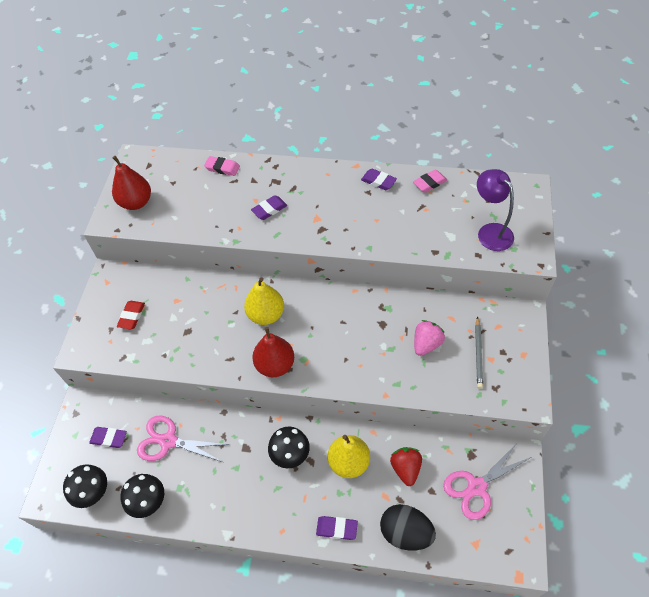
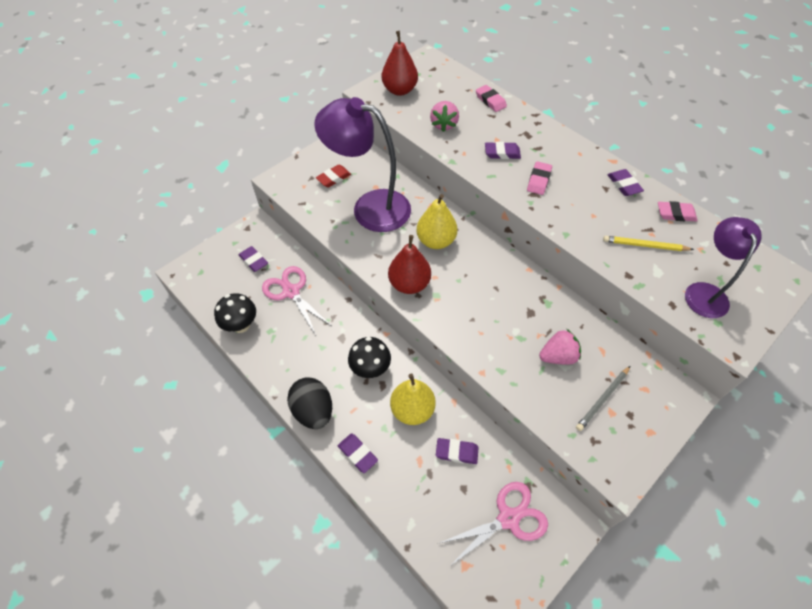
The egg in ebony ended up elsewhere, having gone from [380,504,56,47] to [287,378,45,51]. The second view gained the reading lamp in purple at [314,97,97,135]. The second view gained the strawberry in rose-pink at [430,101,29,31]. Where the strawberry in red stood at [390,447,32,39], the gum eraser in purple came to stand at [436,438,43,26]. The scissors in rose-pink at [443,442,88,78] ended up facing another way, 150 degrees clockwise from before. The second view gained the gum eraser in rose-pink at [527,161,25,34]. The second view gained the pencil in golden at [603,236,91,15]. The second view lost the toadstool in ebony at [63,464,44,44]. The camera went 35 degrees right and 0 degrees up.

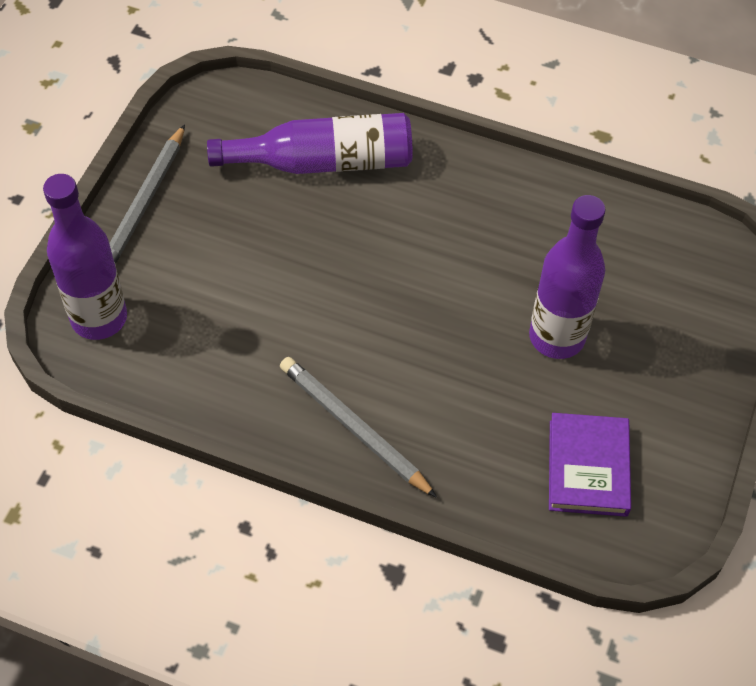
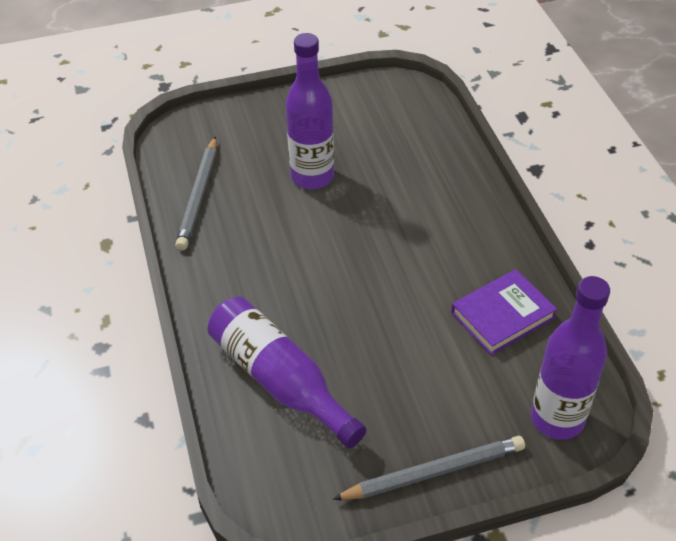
The pencil in gray ended up elsewhere, having gone from [280,357,157,141] to [175,136,42,115]. The book in purple ended up elsewhere, having gone from [549,413,82,104] to [451,269,106,86]. The camera went 125 degrees left and 10 degrees down.

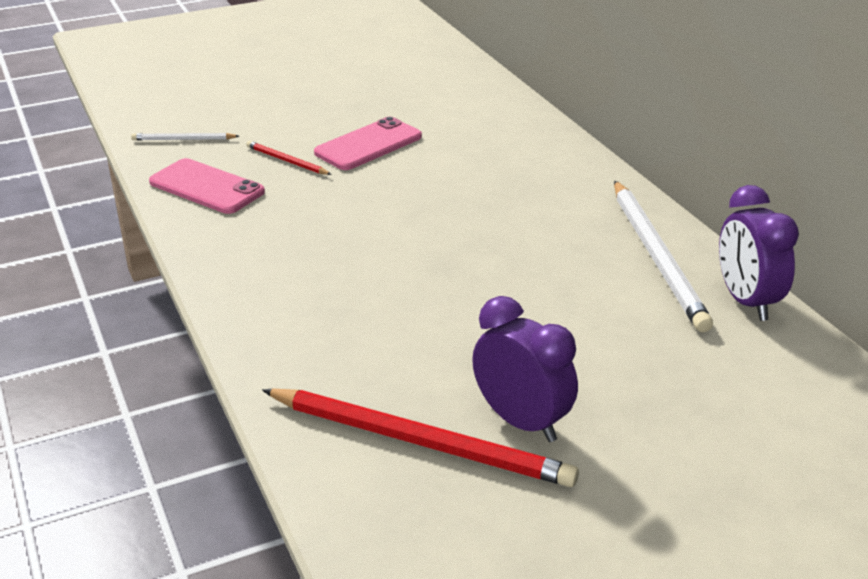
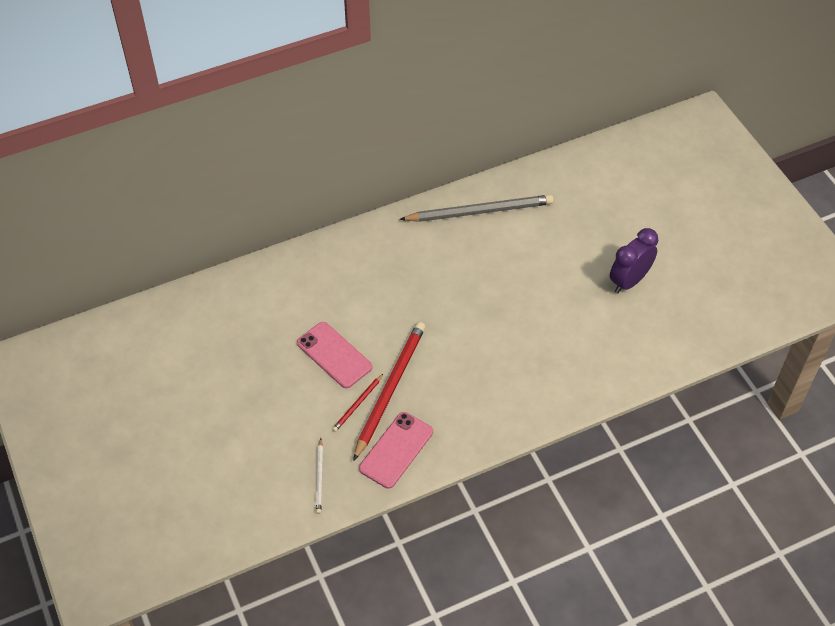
The pencil in red ended up elsewhere, having gone from [262,389,317,98] to [353,322,72,139]. What was the pencil in snow-white at [614,181,99,151] turned into the pencil in gray at [399,195,155,27]. The second view lost the bedside clock in purple at [719,185,80,136]. The camera went 90 degrees left and 20 degrees up.

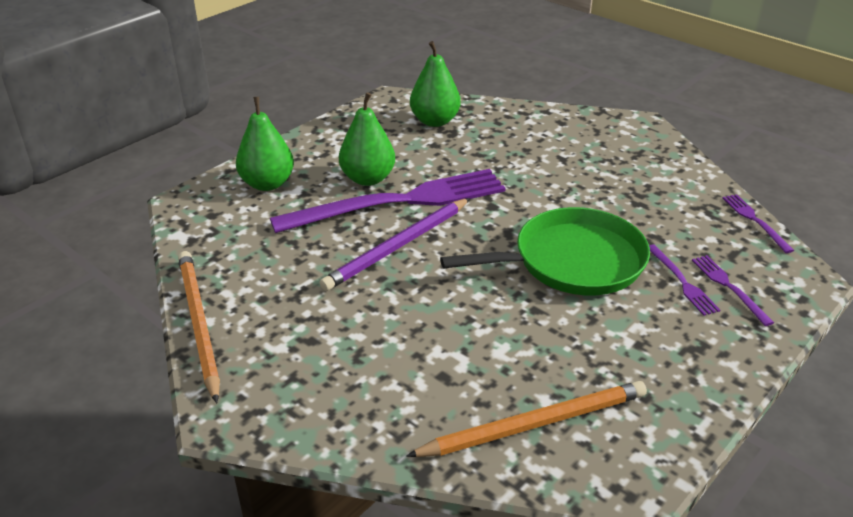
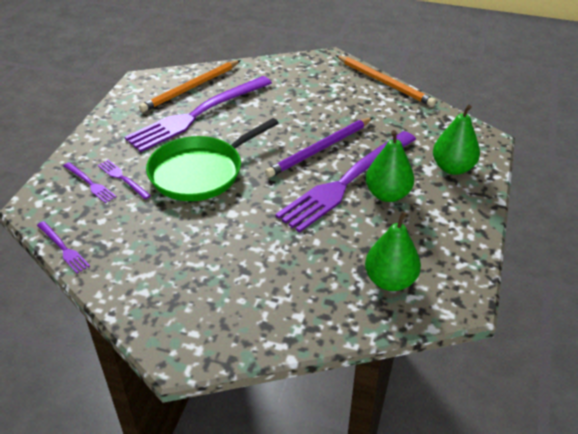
The second view gained the fork in purple at [125,76,147,76]. The pencil in purple at [320,198,150,93] ended up facing another way, 150 degrees counterclockwise from before. The camera went 155 degrees right and 5 degrees up.

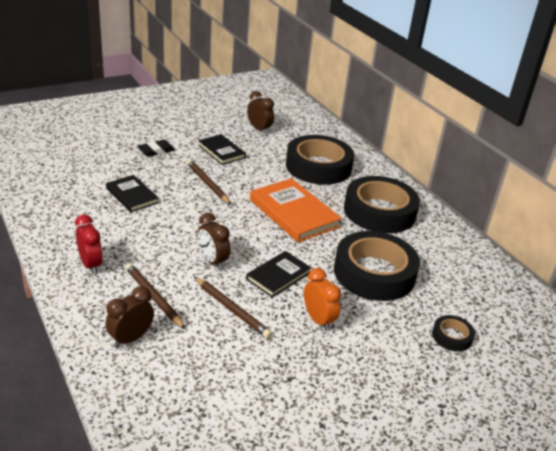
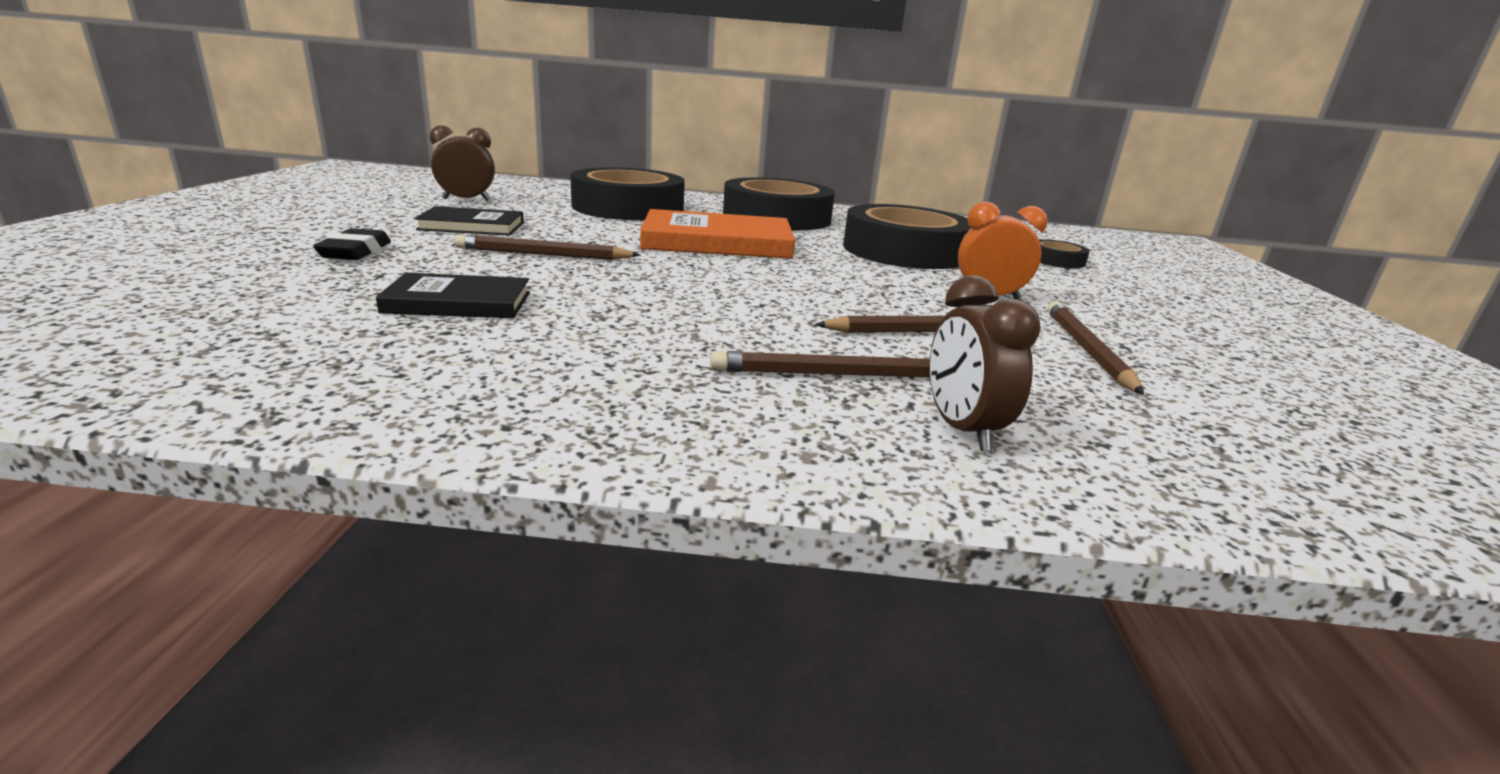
The second view gained the pencil in brown at [1048,301,96,94]. The second view lost the bedside clock in red at [75,214,28,60]. The second view lost the bedside clock in brown at [197,213,33,57]. The second view lost the book in ebony at [246,251,65,47]. The camera went 55 degrees left and 10 degrees down.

________________

■ Exercise requirements ■
Among the entries above, identify all lines with "right" and copy them.

■ Written solution ■
The egg in ebony ended up elsewhere, having gone from [380,504,56,47] to [287,378,45,51]. The second view gained the reading lamp in purple at [314,97,97,135]. The second view gained the strawberry in rose-pink at [430,101,29,31]. Where the strawberry in red stood at [390,447,32,39], the gum eraser in purple came to stand at [436,438,43,26]. The scissors in rose-pink at [443,442,88,78] ended up facing another way, 150 degrees clockwise from before. The second view gained the gum eraser in rose-pink at [527,161,25,34]. The second view gained the pencil in golden at [603,236,91,15]. The second view lost the toadstool in ebony at [63,464,44,44]. The camera went 35 degrees right and 0 degrees up.
The second view gained the fork in purple at [125,76,147,76]. The pencil in purple at [320,198,150,93] ended up facing another way, 150 degrees counterclockwise from before. The camera went 155 degrees right and 5 degrees up.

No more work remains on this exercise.